### [TASK DESCRIPTION]
Could the data below please be reproduced word for word, without the pictures?

[MATERIAL SUPPLIED — start]

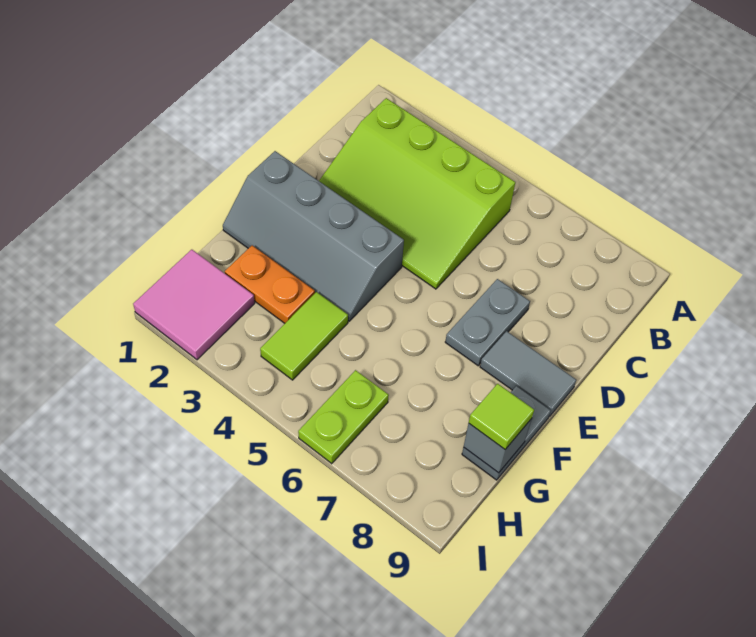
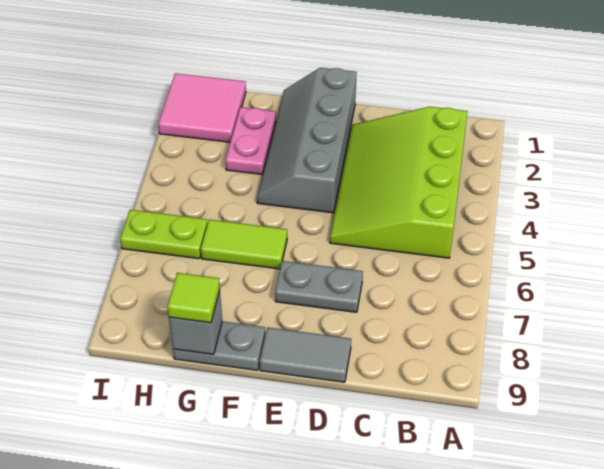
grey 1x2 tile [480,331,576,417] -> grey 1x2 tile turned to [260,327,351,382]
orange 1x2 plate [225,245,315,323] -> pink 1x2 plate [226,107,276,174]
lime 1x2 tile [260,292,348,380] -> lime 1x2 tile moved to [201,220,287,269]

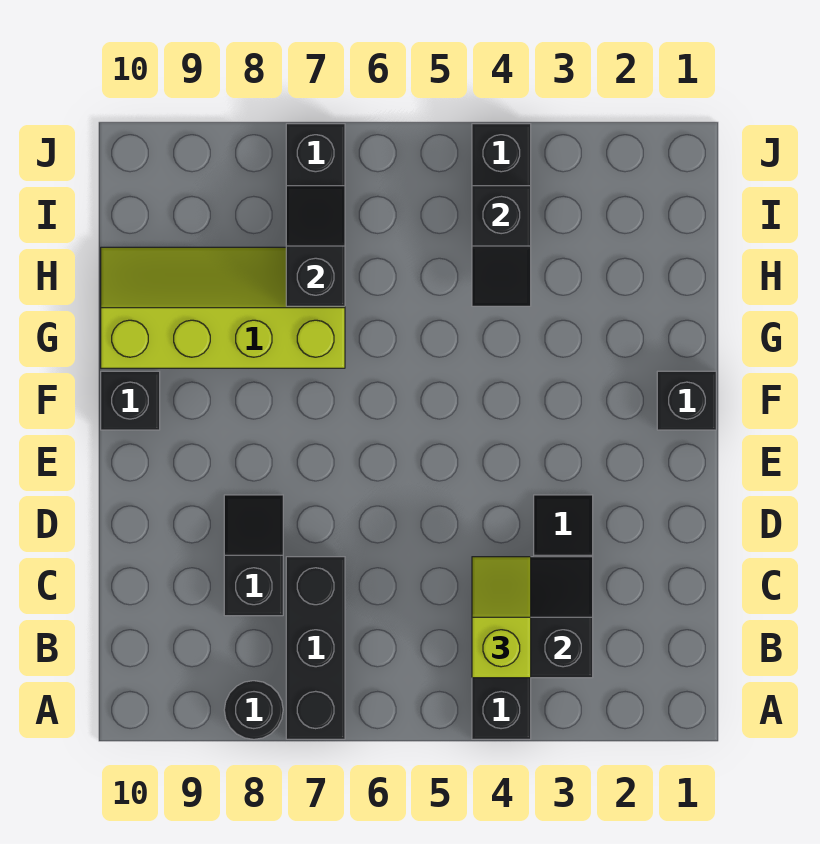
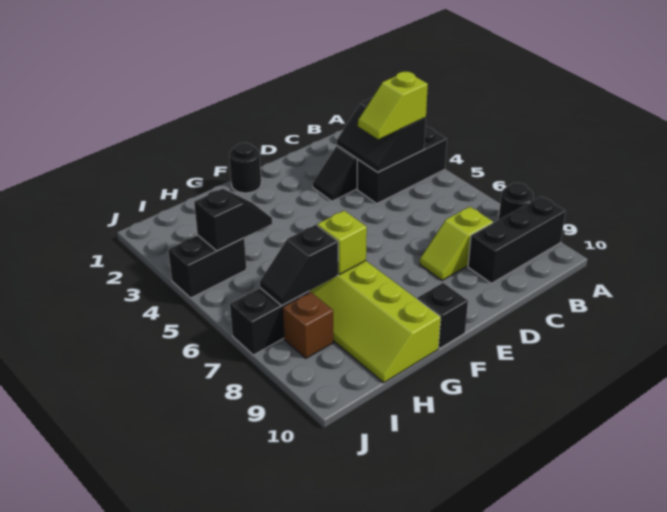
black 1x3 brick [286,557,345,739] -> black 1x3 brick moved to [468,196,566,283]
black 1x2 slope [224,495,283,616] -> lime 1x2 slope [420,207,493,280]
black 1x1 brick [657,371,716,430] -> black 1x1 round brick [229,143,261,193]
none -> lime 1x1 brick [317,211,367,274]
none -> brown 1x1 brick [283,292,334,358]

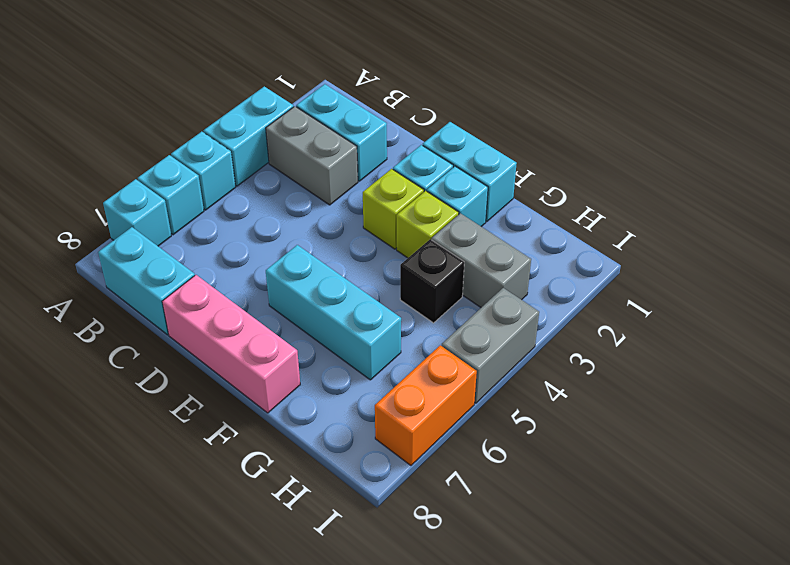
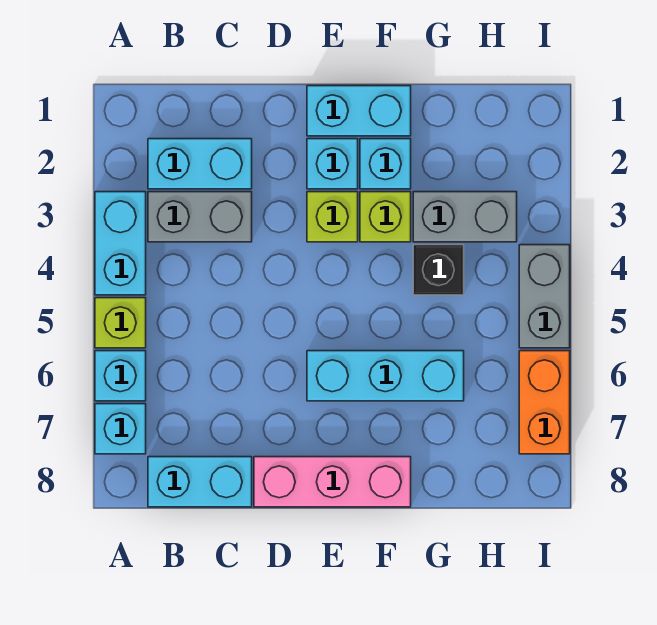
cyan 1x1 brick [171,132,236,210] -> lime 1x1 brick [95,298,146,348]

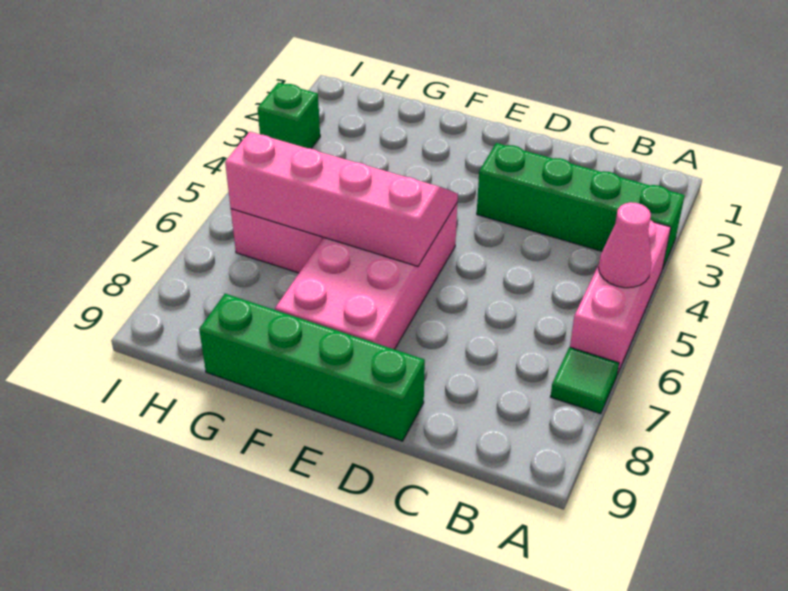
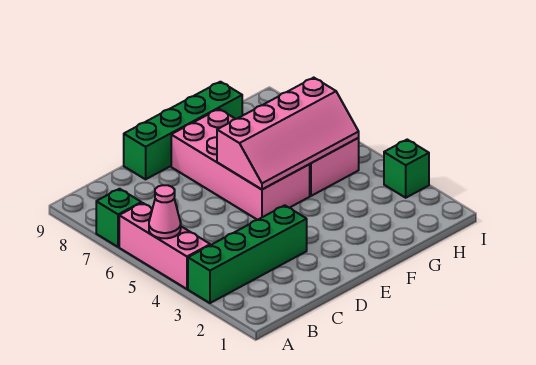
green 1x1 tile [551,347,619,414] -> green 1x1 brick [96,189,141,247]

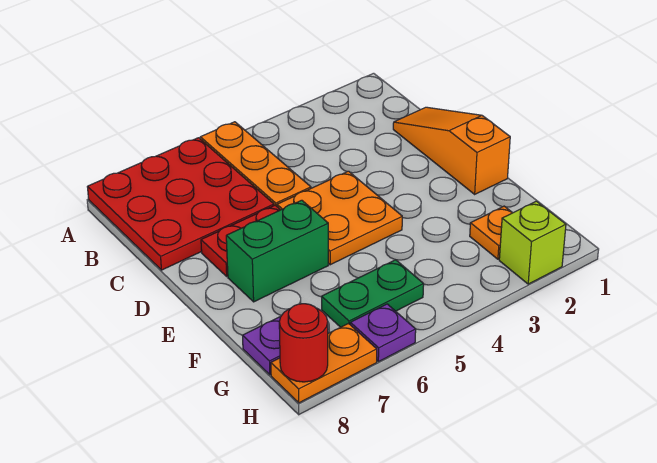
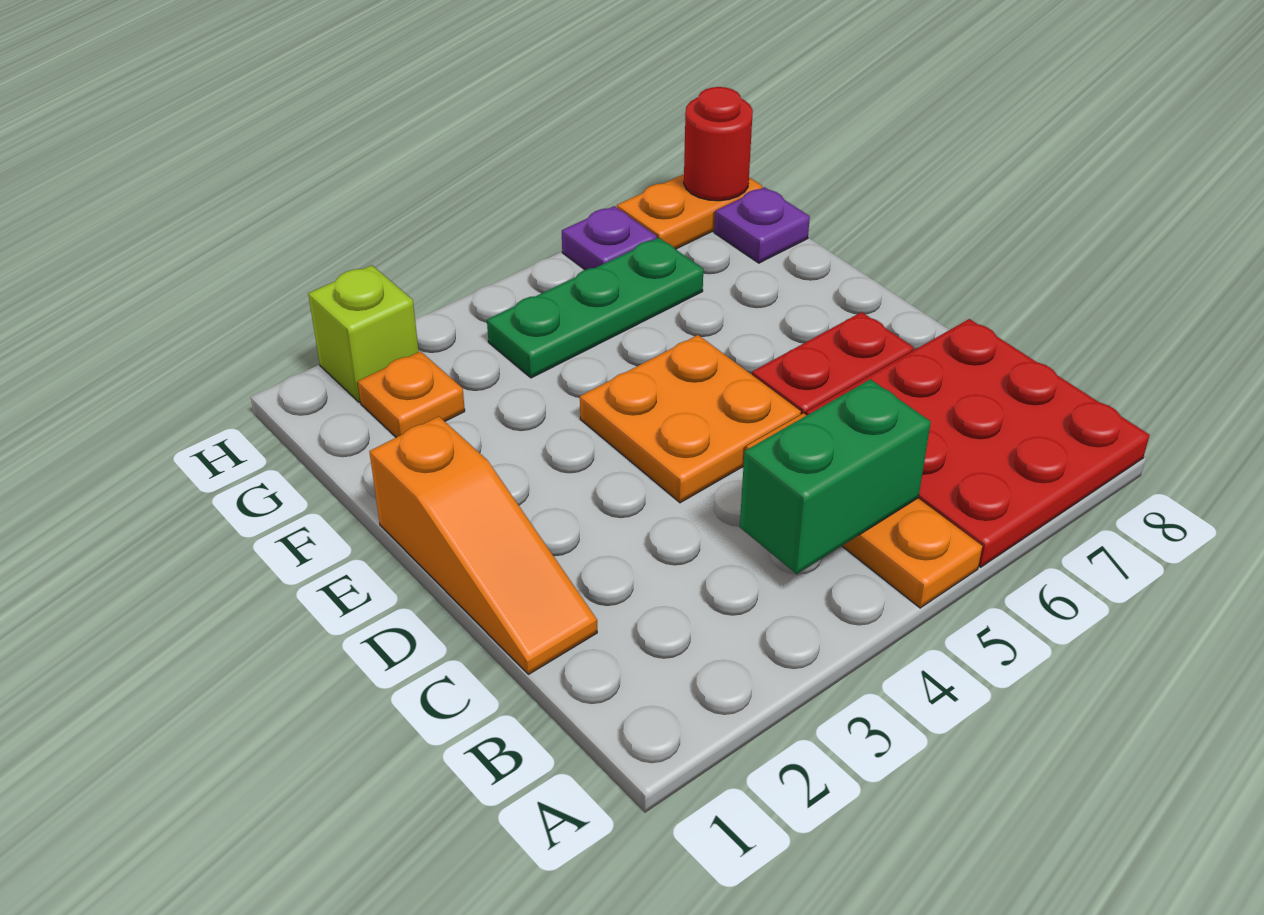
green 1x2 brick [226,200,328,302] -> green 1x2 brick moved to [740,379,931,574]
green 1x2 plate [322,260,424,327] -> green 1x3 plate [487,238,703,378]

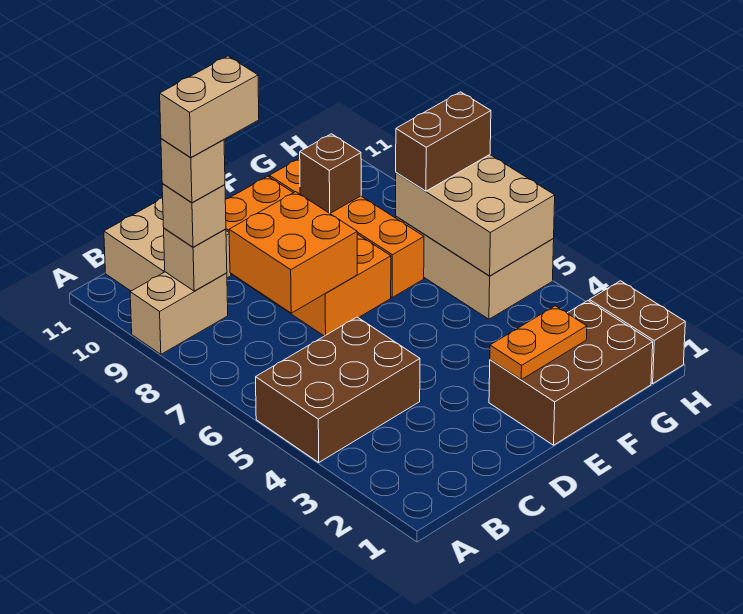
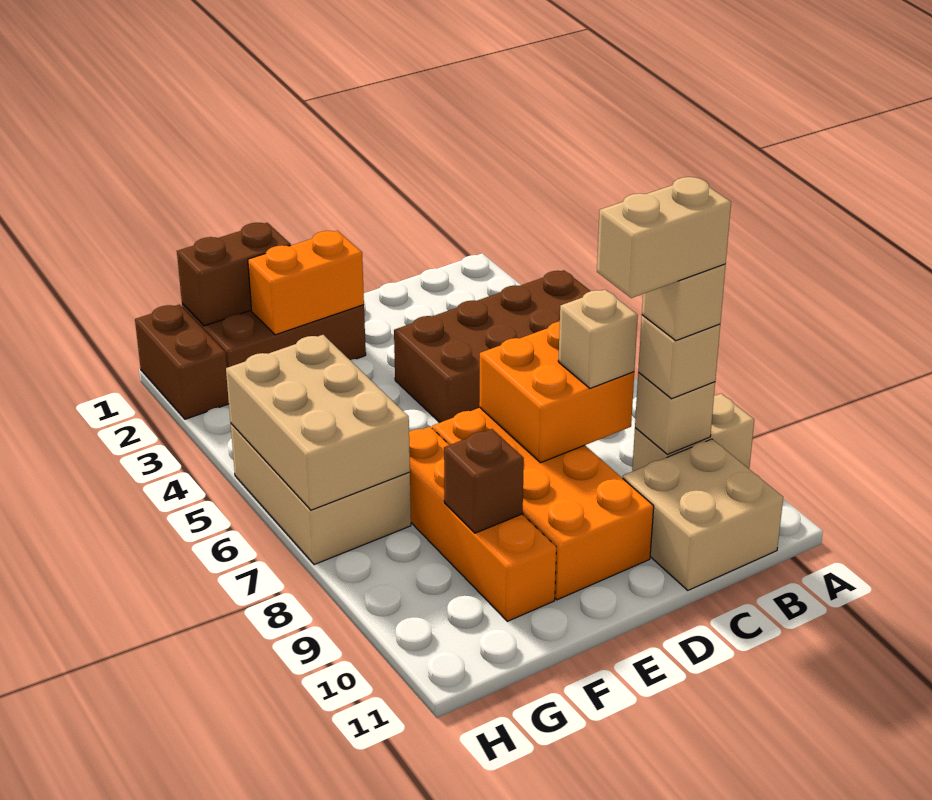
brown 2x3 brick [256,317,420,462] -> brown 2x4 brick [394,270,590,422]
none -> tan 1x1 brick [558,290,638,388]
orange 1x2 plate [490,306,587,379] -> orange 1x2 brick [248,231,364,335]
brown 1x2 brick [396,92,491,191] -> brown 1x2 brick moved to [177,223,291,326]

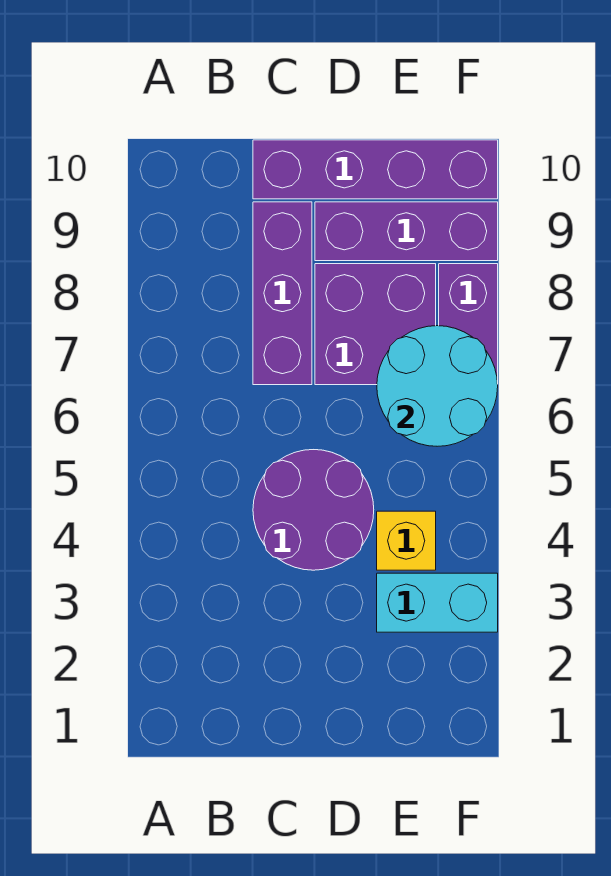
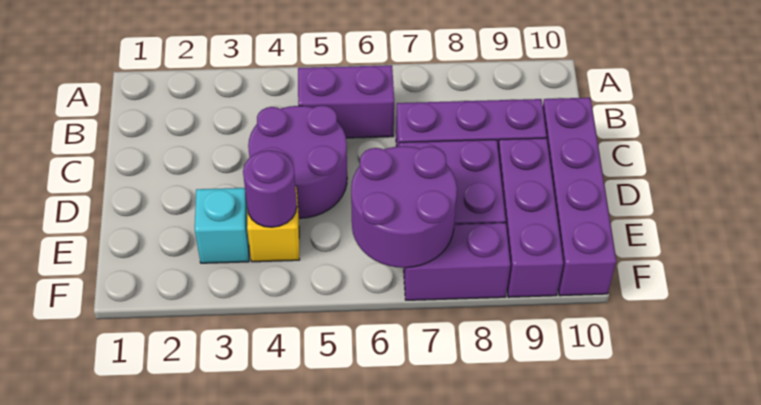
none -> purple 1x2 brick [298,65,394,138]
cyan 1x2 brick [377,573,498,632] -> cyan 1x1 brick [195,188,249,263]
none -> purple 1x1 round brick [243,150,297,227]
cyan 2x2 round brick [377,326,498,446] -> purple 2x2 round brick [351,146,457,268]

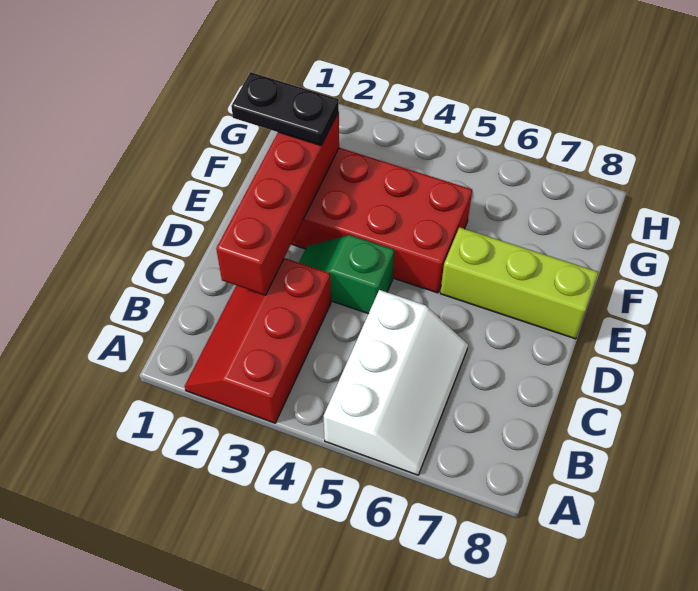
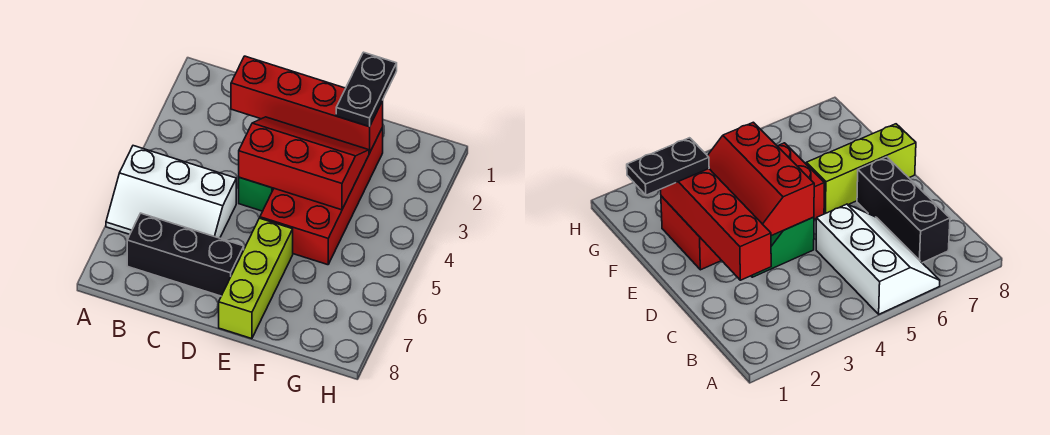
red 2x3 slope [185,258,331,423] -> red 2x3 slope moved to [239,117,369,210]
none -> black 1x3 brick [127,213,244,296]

[MATERIAL SUPPLIED — finish]

### [ANSWER SECTION]
grey 1x2 tile [480,331,576,417] -> grey 1x2 tile turned to [260,327,351,382]
orange 1x2 plate [225,245,315,323] -> pink 1x2 plate [226,107,276,174]
lime 1x2 tile [260,292,348,380] -> lime 1x2 tile moved to [201,220,287,269]

black 1x3 brick [286,557,345,739] -> black 1x3 brick moved to [468,196,566,283]
black 1x2 slope [224,495,283,616] -> lime 1x2 slope [420,207,493,280]
black 1x1 brick [657,371,716,430] -> black 1x1 round brick [229,143,261,193]
none -> lime 1x1 brick [317,211,367,274]
none -> brown 1x1 brick [283,292,334,358]

cyan 1x1 brick [171,132,236,210] -> lime 1x1 brick [95,298,146,348]

green 1x1 tile [551,347,619,414] -> green 1x1 brick [96,189,141,247]

green 1x2 brick [226,200,328,302] -> green 1x2 brick moved to [740,379,931,574]
green 1x2 plate [322,260,424,327] -> green 1x3 plate [487,238,703,378]

brown 2x3 brick [256,317,420,462] -> brown 2x4 brick [394,270,590,422]
none -> tan 1x1 brick [558,290,638,388]
orange 1x2 plate [490,306,587,379] -> orange 1x2 brick [248,231,364,335]
brown 1x2 brick [396,92,491,191] -> brown 1x2 brick moved to [177,223,291,326]

none -> purple 1x2 brick [298,65,394,138]
cyan 1x2 brick [377,573,498,632] -> cyan 1x1 brick [195,188,249,263]
none -> purple 1x1 round brick [243,150,297,227]
cyan 2x2 round brick [377,326,498,446] -> purple 2x2 round brick [351,146,457,268]

red 2x3 slope [185,258,331,423] -> red 2x3 slope moved to [239,117,369,210]
none -> black 1x3 brick [127,213,244,296]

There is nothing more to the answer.